#### TASK STATEMENT:
Your task is to retype, word for word, the lines from the start of the data through the line holding "change=shifted; old=appareil photo". Do not include the pictures.

#### THE RECORDS:
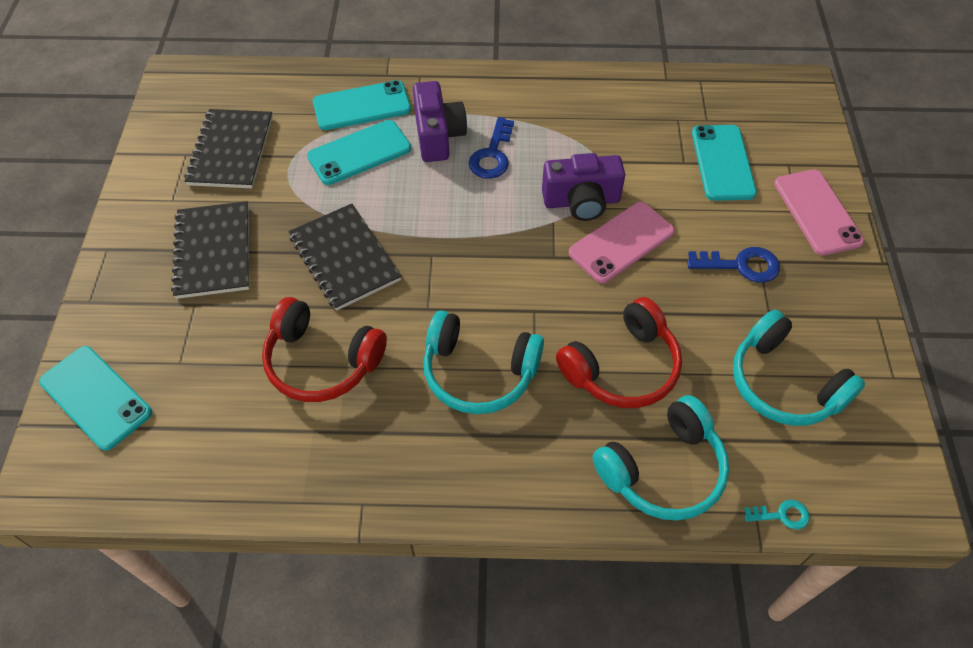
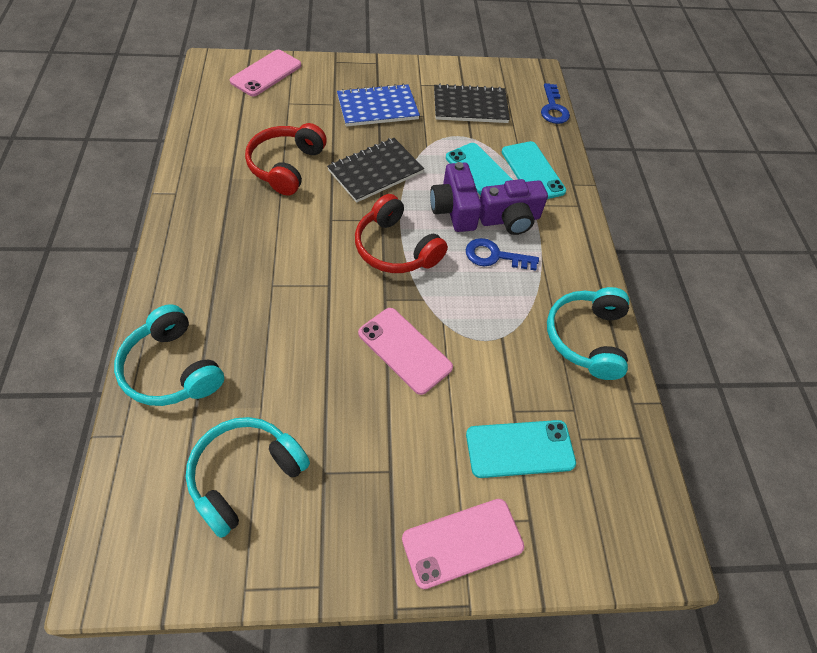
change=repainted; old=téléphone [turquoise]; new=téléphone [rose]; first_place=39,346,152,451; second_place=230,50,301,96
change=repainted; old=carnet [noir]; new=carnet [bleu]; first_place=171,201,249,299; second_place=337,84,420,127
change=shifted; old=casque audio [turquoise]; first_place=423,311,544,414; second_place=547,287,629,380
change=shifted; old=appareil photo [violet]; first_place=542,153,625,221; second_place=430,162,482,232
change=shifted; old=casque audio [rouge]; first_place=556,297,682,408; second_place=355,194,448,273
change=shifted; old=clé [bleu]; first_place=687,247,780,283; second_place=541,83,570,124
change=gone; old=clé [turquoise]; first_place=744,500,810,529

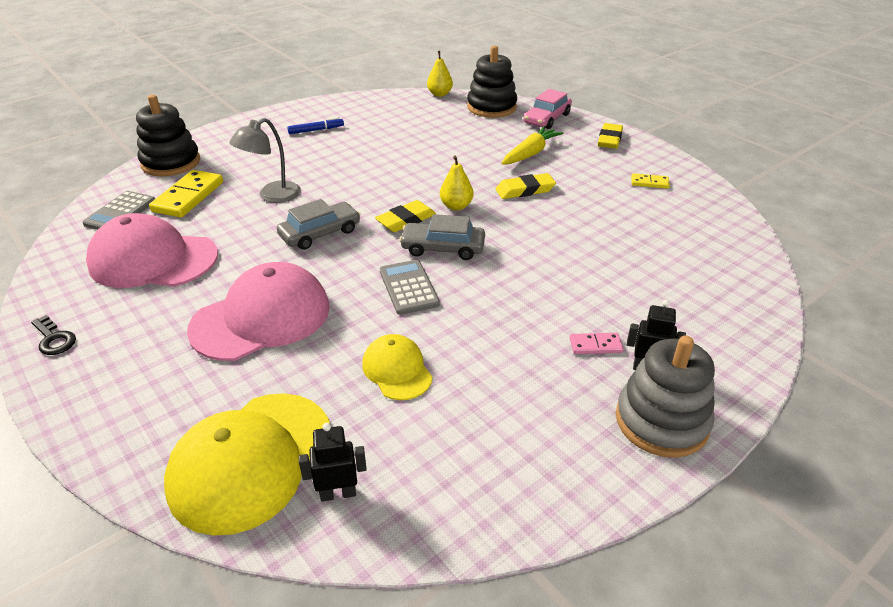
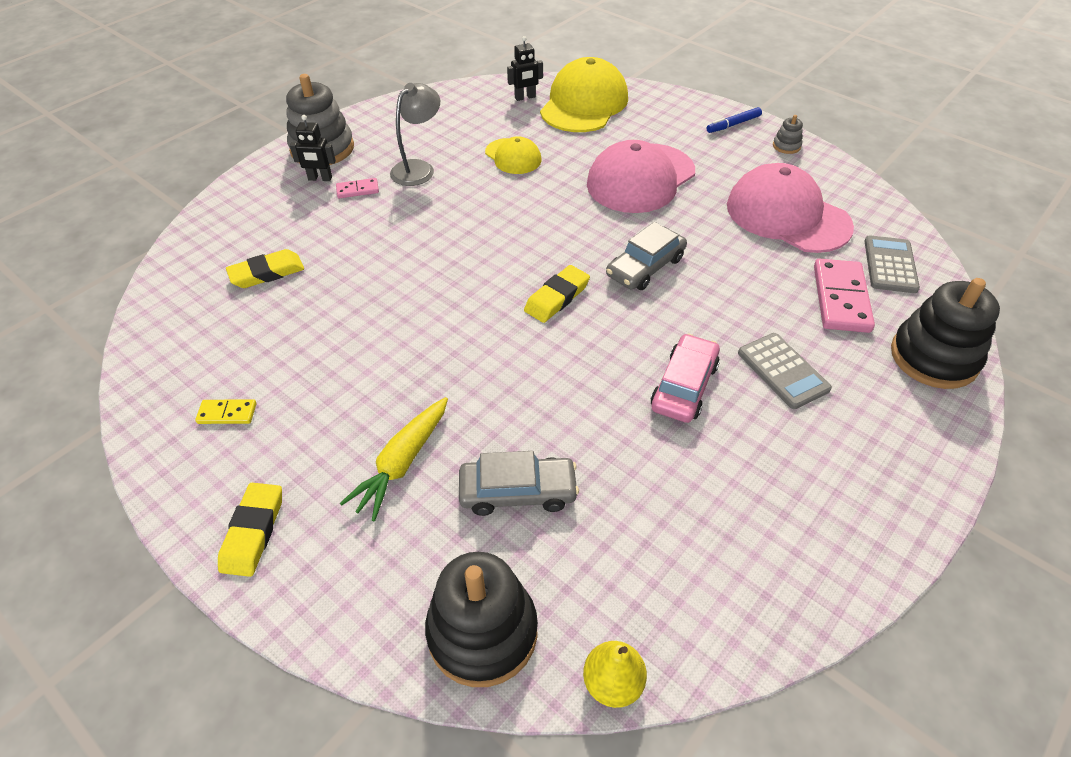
change=swapped; old=clé [noir]; new=jouet à empiler [gris]; first_place=31,315,76,355; second_place=773,115,803,154
change=rotated; old=casquette [rose]; first_place=86,213,218,288; second_place=727,163,854,253; degrees=-135
change=repainted; old=domino [jaune]; new=domino [rose]; first_place=149,170,223,218; second_place=814,259,875,333
change=shifted; old=lampe [gris]; first_place=229,118,301,203; second_place=390,83,440,186
change=shifted; old=feutre [bleu]; first_place=287,117,344,134; second_place=707,107,762,133
change=shifted; old=calculatrice [gris]; first_place=380,260,440,315; second_place=738,333,832,409
change=shifted; old=voiture [gris]; first_place=399,214,485,260; second_place=459,451,579,516
change=gone; old=poire [jaune]; first_place=440,156,474,211
change=shifted; old=gomme [jaune]; first_place=496,173,556,199; second_place=226,249,304,288
change=shifted; old=voiture [rose]; first_place=523,89,572,129; second_place=651,333,720,423

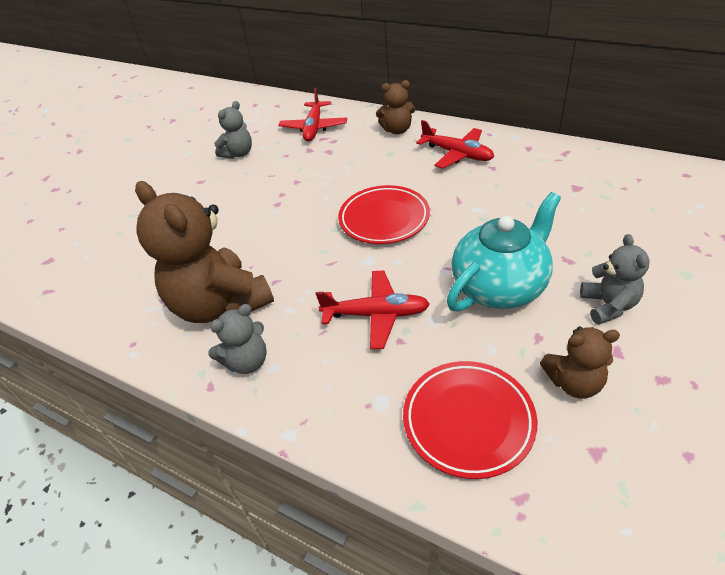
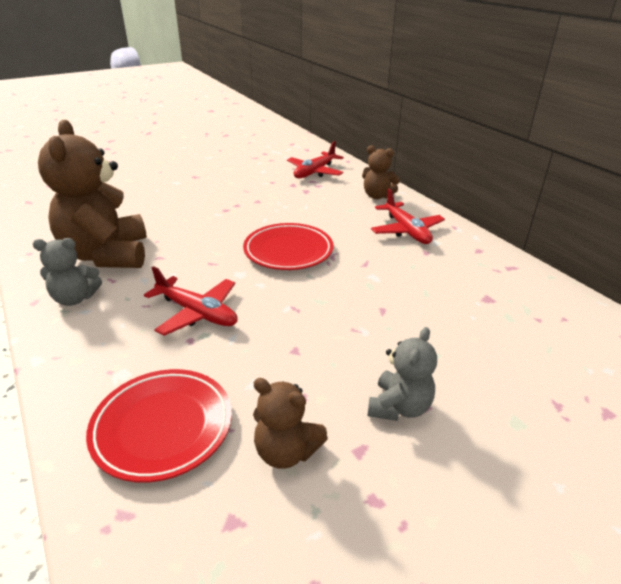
change=gone; old=ours en peluche [gris]; first_place=214,101,252,159
change=gone; old=théière [turquoise]; first_place=447,192,561,312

#### RESULT OF THIS TASK:
change=repainted; old=téléphone [turquoise]; new=téléphone [rose]; first_place=39,346,152,451; second_place=230,50,301,96
change=repainted; old=carnet [noir]; new=carnet [bleu]; first_place=171,201,249,299; second_place=337,84,420,127
change=shifted; old=casque audio [turquoise]; first_place=423,311,544,414; second_place=547,287,629,380
change=shifted; old=appareil photo [violet]; first_place=542,153,625,221; second_place=430,162,482,232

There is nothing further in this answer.